Problem to work on: Among the lines of the records, please find those that contain the word "yellow" and copy them.

Data to examine:

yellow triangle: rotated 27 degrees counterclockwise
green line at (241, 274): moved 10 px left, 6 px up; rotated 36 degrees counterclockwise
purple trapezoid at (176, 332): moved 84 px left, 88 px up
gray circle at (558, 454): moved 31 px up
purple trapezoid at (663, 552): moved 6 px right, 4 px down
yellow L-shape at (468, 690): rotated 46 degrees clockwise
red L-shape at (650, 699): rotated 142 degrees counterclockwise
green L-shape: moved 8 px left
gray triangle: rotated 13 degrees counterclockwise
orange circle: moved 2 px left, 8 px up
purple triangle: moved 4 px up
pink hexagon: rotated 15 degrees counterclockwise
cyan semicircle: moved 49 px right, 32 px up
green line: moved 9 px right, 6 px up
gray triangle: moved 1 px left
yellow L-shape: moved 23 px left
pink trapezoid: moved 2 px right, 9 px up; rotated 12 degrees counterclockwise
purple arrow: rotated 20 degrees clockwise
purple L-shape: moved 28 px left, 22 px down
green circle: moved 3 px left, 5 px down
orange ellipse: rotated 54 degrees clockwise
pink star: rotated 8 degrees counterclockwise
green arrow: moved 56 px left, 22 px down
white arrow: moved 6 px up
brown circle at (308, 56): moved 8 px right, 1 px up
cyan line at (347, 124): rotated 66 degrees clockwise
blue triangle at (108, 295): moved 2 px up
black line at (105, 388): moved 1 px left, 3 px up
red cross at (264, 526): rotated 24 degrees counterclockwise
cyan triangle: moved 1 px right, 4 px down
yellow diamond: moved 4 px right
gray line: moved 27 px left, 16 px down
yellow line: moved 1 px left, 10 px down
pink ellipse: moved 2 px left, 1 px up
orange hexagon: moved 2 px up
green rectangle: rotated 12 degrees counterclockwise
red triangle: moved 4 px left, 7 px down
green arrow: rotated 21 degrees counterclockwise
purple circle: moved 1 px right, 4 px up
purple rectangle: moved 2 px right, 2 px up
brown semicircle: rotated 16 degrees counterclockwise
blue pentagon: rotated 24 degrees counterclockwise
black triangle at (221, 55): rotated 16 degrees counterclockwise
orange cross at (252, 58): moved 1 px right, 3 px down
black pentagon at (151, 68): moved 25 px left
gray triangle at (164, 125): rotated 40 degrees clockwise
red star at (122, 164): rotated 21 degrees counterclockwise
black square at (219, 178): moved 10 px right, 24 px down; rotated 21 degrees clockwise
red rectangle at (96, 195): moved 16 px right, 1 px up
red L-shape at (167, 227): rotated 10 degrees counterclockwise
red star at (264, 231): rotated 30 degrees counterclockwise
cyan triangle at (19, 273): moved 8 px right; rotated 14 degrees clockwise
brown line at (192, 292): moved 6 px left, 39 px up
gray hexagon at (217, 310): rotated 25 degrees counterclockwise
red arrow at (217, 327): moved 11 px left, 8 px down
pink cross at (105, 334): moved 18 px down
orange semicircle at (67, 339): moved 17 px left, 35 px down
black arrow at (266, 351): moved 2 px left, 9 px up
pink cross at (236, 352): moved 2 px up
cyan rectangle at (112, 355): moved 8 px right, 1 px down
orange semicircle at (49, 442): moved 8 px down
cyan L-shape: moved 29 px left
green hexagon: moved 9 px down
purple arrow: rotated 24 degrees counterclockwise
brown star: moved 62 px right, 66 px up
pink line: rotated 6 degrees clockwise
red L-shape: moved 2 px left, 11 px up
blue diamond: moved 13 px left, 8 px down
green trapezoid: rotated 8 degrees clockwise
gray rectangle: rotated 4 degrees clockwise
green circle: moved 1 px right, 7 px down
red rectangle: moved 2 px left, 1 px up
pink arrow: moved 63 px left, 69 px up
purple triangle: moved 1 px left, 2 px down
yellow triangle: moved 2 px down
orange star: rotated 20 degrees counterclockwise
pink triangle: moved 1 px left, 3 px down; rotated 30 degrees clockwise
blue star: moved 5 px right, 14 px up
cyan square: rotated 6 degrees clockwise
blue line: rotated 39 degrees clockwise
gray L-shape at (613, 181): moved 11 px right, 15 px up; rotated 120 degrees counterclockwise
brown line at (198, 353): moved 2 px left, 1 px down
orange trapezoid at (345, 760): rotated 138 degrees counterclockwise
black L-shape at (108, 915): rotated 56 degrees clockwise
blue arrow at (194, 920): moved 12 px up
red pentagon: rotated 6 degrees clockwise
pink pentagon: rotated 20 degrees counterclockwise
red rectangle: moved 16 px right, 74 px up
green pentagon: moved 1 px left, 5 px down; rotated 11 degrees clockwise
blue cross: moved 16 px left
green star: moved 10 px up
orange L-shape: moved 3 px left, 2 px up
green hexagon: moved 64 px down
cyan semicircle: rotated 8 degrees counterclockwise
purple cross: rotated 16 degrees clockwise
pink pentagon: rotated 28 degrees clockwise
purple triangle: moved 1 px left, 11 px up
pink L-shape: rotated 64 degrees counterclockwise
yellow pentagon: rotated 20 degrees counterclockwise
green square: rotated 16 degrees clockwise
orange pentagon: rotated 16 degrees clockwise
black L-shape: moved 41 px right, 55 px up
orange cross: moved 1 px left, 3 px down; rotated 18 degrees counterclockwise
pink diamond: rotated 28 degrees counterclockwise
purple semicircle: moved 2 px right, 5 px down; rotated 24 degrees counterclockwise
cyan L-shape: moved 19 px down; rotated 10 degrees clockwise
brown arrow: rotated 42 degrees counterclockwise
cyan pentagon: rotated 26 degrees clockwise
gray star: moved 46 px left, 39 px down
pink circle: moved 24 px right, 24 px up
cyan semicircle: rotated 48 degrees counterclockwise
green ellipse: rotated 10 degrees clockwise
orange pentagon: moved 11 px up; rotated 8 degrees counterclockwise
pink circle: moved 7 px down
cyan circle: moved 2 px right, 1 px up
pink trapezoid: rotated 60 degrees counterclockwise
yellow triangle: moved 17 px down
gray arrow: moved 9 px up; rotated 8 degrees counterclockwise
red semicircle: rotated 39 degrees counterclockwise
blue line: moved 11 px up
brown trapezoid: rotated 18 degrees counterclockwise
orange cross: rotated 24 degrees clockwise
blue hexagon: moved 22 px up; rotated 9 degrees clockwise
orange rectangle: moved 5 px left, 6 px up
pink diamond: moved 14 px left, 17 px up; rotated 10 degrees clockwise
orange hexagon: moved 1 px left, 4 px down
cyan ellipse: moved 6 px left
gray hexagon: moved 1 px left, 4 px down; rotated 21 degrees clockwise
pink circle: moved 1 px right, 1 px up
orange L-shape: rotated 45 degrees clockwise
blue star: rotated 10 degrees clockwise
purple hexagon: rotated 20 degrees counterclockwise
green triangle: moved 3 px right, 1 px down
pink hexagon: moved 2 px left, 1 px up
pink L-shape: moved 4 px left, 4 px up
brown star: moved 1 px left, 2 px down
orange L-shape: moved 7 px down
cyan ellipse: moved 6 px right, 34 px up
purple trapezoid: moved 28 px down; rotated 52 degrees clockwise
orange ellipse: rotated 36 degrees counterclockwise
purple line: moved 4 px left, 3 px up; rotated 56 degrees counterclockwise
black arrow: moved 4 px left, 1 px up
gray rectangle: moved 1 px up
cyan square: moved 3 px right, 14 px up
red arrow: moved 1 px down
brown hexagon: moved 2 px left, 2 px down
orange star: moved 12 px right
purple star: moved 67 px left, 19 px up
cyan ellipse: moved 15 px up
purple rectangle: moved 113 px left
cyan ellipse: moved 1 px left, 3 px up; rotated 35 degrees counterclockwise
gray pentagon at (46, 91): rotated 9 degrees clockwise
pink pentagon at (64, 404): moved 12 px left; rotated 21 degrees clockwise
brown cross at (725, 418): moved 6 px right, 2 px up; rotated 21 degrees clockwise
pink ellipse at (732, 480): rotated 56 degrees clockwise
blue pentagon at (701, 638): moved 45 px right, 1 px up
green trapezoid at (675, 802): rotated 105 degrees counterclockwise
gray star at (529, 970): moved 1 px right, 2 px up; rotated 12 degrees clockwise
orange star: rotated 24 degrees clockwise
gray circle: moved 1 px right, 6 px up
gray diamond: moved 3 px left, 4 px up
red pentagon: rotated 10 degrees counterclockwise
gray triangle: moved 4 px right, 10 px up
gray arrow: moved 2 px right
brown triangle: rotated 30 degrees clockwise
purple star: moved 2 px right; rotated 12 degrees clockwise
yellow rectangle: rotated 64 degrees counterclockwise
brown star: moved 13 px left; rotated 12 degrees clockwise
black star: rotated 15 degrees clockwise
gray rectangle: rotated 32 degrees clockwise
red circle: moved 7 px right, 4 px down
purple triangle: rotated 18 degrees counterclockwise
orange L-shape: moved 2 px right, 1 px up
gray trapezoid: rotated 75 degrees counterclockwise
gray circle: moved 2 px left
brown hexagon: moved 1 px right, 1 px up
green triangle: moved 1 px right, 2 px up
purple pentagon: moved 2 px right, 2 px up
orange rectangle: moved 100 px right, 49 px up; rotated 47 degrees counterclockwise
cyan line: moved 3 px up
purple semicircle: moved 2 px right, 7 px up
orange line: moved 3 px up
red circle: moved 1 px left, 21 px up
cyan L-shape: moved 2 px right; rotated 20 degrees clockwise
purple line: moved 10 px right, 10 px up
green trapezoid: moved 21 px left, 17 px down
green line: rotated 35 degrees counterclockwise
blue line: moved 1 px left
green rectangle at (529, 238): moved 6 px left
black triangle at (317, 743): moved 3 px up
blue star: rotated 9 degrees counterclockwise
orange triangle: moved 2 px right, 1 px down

Solution to this task:
yellow triangle: rotated 27 degrees counterclockwise
yellow L-shape at (468, 690): rotated 46 degrees clockwise
yellow L-shape: moved 23 px left
yellow diamond: moved 4 px right
yellow line: moved 1 px left, 10 px down
yellow triangle: moved 2 px down
yellow pentagon: rotated 20 degrees counterclockwise
yellow triangle: moved 17 px down
yellow rectangle: rotated 64 degrees counterclockwise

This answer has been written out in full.